[Polygon vertex coordinate data]
= = = = =

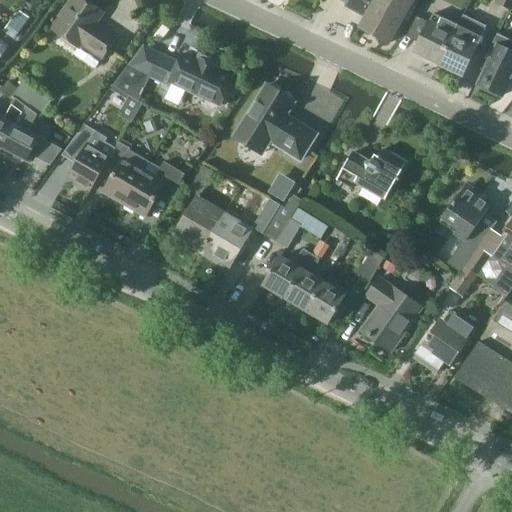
[(103,13),(83,0),(72,0),(52,30),(79,48),(81,44),(102,59),(116,39),(101,29),(99,31),(94,27),(103,13)]
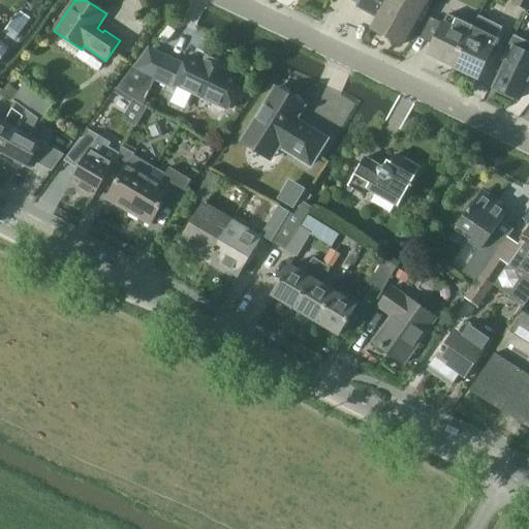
[(355,6),(378,19),(372,28),(391,38),(391,37),(402,43),(426,0),(353,0),(358,2),(355,6)]
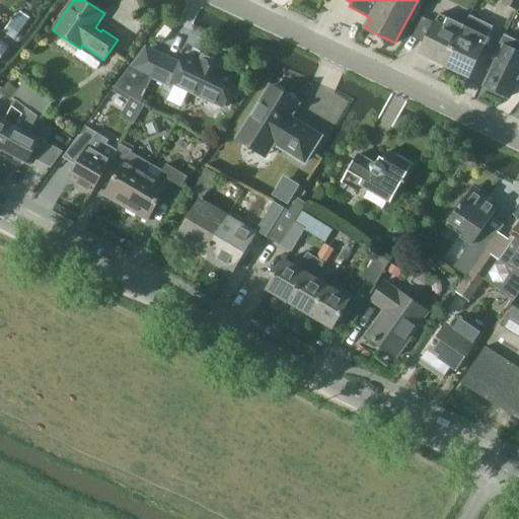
[(441,15),(423,54),(431,58),(430,60),(446,67),(465,26),(441,15)]
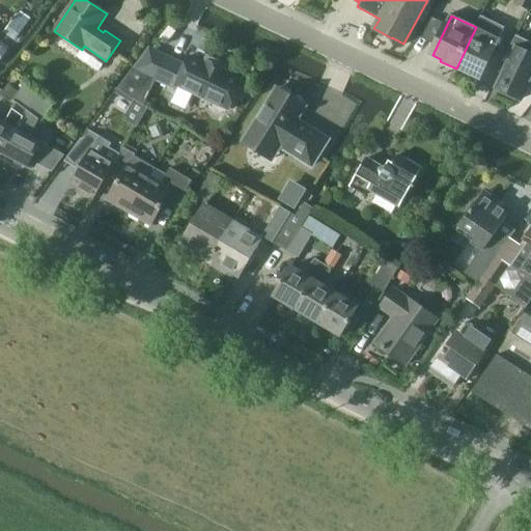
[(476,27),(456,68),(470,76),(471,74),(480,79),(505,27),(482,17),(476,27)]
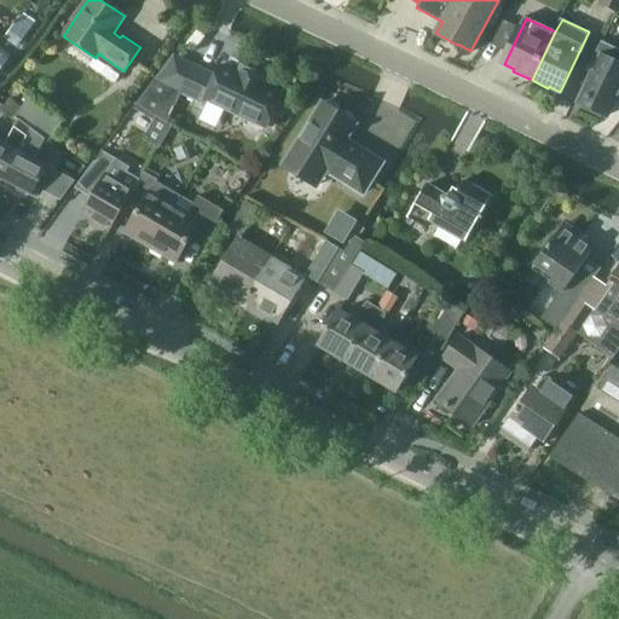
[(19,21),(1,42),(16,55),(29,38),(27,36),(32,30),(19,21)]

= = = = =

__EXERCISE DIRECTIONS__: Exclude all pictures and reproduce exactly the lines from the one containing "[(441,15),(423,54),(431,58),(430,60),(446,67),(465,26),(441,15)]" through the final line of the entries above.

__ANSWER AREA__:
[(441,15),(423,54),(431,58),(430,60),(446,67),(465,26),(441,15)]
[(476,27),(456,68),(470,76),(471,74),(480,79),(505,27),(482,17),(476,27)]
[(19,21),(1,42),(16,55),(29,38),(27,36),(32,30),(19,21)]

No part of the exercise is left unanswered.